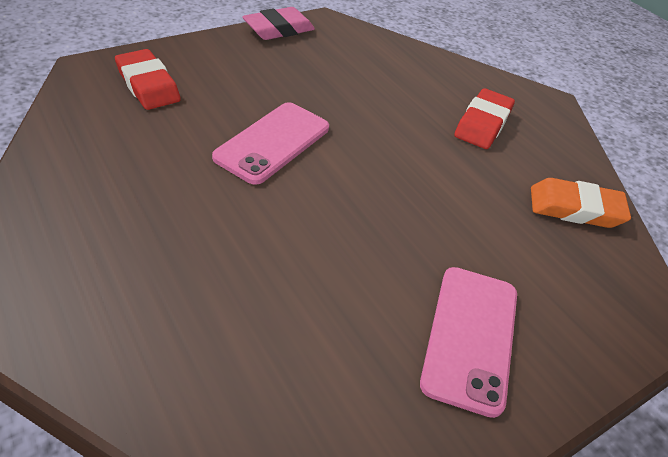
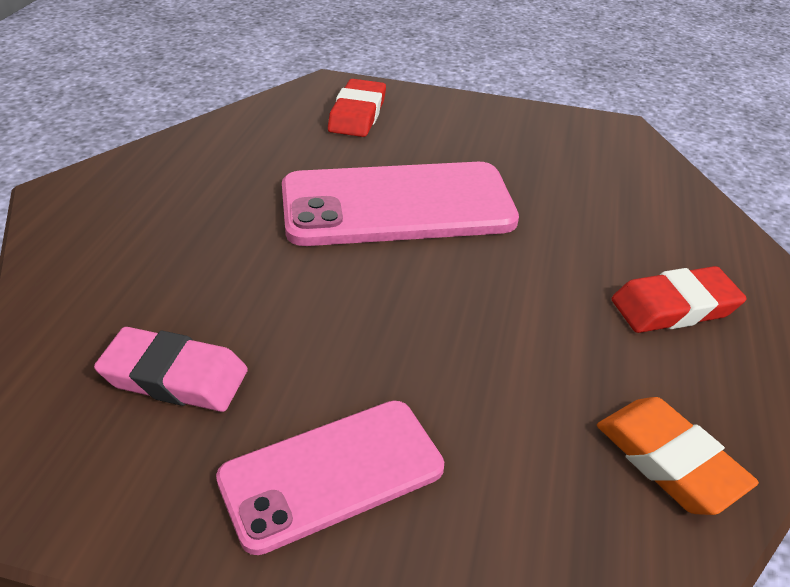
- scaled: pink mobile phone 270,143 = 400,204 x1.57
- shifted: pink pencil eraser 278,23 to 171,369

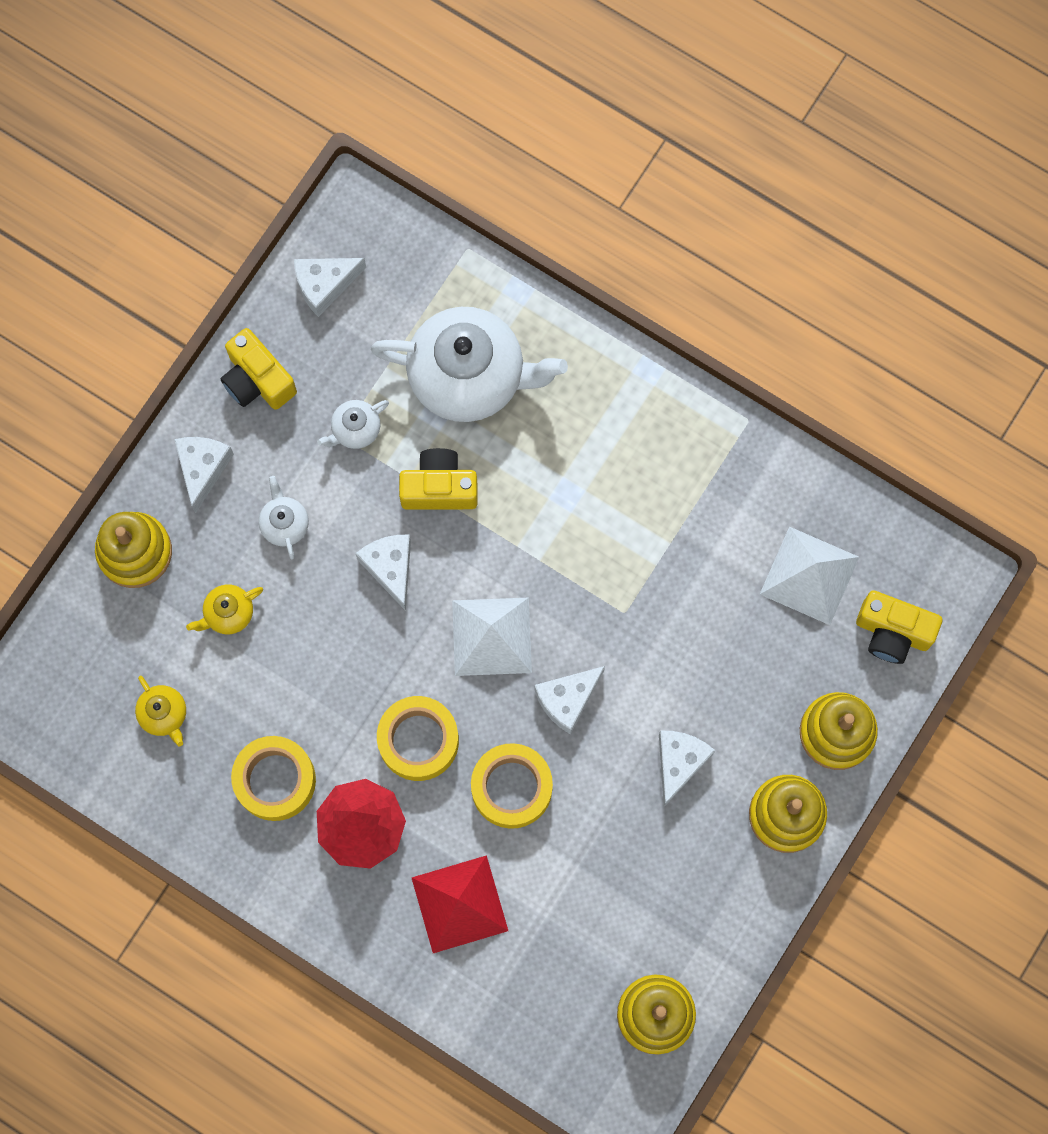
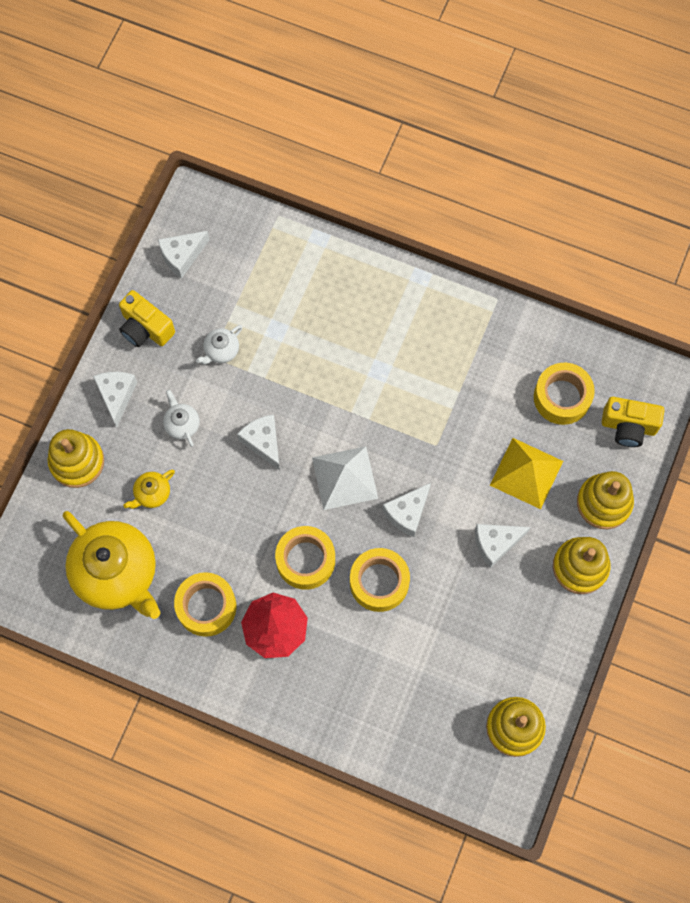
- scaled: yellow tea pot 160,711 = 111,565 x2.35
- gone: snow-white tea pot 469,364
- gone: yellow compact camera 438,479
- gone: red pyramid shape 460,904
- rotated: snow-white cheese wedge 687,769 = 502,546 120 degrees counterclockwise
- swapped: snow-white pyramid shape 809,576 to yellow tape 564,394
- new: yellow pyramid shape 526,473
· · · ·
Everything in the material above should be reproduced exactly, except the pictures.

Answer for the task:
- scaled: pink mobile phone 270,143 = 400,204 x1.57
- shifted: pink pencil eraser 278,23 to 171,369

- scaled: yellow tea pot 160,711 = 111,565 x2.35
- gone: snow-white tea pot 469,364
- gone: yellow compact camera 438,479
- gone: red pyramid shape 460,904
- rotated: snow-white cheese wedge 687,769 = 502,546 120 degrees counterclockwise
- swapped: snow-white pyramid shape 809,576 to yellow tape 564,394
- new: yellow pyramid shape 526,473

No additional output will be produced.